GIVEN DATA START

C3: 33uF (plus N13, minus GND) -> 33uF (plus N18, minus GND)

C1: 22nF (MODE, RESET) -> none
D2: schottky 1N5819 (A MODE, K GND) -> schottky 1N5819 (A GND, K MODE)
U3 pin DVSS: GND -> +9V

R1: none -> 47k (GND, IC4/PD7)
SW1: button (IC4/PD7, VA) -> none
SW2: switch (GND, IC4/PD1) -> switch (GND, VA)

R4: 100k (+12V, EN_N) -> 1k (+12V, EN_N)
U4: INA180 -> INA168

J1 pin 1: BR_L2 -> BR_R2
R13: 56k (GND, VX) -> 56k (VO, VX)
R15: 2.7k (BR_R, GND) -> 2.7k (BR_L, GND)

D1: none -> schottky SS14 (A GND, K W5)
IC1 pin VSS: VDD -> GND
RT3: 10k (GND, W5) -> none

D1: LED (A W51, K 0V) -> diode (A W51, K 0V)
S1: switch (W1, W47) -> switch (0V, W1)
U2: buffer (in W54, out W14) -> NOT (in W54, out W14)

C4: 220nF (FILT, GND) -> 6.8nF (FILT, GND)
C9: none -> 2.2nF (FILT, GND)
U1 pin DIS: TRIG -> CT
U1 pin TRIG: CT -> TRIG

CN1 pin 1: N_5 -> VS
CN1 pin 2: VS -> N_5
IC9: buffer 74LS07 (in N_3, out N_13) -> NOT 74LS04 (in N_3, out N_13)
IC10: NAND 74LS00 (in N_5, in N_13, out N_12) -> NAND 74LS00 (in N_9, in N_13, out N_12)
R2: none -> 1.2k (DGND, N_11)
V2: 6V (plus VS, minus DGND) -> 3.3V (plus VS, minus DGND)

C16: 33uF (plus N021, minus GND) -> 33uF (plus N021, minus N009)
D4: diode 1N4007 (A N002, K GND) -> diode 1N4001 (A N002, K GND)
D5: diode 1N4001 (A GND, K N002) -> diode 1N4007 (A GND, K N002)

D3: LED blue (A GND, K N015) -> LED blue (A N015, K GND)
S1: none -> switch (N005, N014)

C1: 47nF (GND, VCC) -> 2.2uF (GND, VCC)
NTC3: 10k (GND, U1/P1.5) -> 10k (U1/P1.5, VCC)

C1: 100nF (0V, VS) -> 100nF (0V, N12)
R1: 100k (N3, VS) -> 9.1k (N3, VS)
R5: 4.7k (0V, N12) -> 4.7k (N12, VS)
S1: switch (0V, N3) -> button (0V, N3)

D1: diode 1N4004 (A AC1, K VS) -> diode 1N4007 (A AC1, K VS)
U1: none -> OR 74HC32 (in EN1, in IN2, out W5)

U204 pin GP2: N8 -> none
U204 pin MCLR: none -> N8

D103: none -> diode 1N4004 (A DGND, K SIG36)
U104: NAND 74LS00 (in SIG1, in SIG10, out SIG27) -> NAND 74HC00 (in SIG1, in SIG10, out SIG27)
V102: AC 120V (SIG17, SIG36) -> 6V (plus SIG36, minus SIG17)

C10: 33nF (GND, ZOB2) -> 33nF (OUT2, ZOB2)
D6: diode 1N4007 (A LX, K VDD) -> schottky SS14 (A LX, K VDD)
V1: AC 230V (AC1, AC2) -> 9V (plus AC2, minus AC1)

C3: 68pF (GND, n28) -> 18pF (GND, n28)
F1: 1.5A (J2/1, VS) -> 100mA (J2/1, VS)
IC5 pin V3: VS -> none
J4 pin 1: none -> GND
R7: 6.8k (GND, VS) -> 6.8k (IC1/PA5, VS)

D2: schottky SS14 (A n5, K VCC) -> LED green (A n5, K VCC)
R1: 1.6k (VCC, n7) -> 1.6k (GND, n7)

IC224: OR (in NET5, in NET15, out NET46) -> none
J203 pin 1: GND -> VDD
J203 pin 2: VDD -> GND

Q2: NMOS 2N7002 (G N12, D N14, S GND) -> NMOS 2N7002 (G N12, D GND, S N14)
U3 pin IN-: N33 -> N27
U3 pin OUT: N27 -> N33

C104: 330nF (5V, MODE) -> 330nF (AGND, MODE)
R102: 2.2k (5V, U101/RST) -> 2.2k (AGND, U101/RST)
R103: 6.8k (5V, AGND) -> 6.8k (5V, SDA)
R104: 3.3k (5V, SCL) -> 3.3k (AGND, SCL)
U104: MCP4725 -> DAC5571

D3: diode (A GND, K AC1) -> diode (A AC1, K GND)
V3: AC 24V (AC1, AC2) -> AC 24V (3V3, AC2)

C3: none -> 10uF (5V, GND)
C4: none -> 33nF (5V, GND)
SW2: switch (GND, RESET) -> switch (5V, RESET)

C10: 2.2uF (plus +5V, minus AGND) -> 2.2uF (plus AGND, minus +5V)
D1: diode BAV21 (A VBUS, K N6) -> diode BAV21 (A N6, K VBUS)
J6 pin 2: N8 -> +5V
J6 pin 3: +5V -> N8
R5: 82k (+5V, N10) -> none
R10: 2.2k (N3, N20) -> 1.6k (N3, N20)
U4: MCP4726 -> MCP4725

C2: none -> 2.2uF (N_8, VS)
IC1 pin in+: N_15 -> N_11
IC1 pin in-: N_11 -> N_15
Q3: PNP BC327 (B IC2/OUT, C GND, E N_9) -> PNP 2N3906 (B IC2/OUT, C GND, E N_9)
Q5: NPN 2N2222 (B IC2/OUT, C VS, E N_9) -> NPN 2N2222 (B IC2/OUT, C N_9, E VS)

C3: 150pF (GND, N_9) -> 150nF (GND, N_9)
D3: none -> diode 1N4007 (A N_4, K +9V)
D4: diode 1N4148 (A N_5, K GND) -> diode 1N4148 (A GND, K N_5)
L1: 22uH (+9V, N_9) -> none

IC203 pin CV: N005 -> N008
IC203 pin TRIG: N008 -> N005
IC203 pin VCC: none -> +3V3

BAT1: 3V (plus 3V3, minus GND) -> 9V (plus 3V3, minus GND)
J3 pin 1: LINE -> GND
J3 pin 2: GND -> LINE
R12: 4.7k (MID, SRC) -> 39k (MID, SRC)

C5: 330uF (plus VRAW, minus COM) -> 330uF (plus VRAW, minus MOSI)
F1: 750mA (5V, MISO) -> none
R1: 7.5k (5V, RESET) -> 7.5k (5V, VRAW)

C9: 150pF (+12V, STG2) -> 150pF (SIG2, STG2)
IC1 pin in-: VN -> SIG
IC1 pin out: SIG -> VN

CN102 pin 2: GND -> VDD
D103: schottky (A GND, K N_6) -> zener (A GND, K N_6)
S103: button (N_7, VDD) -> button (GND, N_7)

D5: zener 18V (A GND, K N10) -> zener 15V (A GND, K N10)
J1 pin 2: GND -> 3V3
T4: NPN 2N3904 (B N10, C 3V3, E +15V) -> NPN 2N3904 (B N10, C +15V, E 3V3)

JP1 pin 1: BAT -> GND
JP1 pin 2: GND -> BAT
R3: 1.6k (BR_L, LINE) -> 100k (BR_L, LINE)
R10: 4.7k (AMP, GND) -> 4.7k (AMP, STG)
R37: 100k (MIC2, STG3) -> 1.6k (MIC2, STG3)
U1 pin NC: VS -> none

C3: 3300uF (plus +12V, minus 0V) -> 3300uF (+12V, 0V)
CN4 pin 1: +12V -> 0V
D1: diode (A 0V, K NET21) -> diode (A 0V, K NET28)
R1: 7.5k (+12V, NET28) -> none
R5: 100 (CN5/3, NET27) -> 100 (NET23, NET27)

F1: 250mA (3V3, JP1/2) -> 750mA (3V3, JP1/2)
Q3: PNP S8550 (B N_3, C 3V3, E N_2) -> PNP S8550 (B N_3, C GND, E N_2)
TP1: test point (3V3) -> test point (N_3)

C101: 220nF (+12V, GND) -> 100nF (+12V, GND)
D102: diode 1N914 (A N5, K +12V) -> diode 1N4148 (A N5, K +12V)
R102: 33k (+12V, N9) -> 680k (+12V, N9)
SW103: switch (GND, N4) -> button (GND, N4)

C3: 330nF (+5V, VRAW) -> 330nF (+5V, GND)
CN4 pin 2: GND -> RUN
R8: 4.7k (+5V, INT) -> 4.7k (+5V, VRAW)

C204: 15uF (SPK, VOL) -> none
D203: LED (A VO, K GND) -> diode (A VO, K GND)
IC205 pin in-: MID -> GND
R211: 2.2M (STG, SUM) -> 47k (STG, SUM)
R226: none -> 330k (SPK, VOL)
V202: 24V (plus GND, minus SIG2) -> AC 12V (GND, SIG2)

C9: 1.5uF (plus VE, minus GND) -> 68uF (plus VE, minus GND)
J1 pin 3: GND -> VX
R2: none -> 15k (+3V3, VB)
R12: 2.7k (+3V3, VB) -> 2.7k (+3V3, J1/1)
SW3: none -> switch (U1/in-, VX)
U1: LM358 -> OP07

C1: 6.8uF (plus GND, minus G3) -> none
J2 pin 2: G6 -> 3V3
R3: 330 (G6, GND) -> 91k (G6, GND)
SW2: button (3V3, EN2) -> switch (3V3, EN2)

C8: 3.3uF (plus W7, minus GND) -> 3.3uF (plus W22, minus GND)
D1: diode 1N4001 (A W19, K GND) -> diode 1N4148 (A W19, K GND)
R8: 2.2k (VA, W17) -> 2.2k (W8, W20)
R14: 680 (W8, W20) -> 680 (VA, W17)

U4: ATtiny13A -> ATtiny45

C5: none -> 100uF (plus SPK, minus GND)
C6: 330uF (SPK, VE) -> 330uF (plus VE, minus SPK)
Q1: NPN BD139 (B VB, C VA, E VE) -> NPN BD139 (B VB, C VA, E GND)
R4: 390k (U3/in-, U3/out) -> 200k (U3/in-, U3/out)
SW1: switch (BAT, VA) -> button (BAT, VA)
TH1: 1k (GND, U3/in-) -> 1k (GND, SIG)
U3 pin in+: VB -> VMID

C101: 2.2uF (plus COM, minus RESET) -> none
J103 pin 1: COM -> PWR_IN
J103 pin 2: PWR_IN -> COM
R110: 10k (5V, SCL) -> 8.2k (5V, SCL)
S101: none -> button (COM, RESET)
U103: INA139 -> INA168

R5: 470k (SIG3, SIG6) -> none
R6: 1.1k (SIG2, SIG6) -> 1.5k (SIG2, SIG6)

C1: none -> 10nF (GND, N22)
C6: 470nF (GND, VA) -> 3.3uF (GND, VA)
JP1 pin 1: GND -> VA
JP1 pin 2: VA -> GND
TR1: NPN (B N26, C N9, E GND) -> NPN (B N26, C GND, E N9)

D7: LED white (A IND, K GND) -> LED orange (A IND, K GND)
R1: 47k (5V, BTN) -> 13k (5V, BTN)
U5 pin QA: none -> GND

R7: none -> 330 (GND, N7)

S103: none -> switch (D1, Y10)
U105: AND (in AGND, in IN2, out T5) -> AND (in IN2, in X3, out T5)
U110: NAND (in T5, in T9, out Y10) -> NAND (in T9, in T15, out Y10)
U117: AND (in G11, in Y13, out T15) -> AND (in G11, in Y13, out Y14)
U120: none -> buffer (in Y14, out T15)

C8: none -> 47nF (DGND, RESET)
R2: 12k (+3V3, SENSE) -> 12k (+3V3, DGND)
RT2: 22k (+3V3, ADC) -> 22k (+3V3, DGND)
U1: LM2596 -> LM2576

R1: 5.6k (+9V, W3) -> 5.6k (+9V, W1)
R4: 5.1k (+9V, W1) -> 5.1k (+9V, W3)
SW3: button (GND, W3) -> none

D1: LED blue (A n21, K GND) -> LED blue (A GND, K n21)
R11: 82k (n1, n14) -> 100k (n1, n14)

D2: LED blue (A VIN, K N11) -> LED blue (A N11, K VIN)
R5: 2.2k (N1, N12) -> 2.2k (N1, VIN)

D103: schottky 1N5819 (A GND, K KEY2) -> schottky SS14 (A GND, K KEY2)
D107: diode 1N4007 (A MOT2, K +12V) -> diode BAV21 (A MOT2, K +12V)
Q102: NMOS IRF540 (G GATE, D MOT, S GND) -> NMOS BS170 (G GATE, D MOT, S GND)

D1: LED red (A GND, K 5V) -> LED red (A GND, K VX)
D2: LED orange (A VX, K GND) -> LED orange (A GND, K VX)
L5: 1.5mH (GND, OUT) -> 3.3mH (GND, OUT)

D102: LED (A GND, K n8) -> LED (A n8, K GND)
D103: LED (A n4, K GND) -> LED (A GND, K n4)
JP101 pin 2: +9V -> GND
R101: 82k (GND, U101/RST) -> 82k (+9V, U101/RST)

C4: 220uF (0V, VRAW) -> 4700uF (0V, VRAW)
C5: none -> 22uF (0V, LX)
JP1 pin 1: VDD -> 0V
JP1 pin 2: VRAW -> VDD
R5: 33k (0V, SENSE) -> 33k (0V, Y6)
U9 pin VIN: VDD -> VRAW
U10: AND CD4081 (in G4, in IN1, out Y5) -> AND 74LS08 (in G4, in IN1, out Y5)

GIVEN DATA END

-- EXERCISE GOAL --
Reproduce, word for word and in full, only the lines above that start at the line with "R4: 5.1k (+9V, W1) -> 5.1k (+9V, W3)" and run through the line with "R5: 2.2k (N1, N12) -> 2.2k (N1, VIN)", both ends included.

-- SOLUTION TO THE EXERCISE --
R4: 5.1k (+9V, W1) -> 5.1k (+9V, W3)
SW3: button (GND, W3) -> none

D1: LED blue (A n21, K GND) -> LED blue (A GND, K n21)
R11: 82k (n1, n14) -> 100k (n1, n14)

D2: LED blue (A VIN, K N11) -> LED blue (A N11, K VIN)
R5: 2.2k (N1, N12) -> 2.2k (N1, VIN)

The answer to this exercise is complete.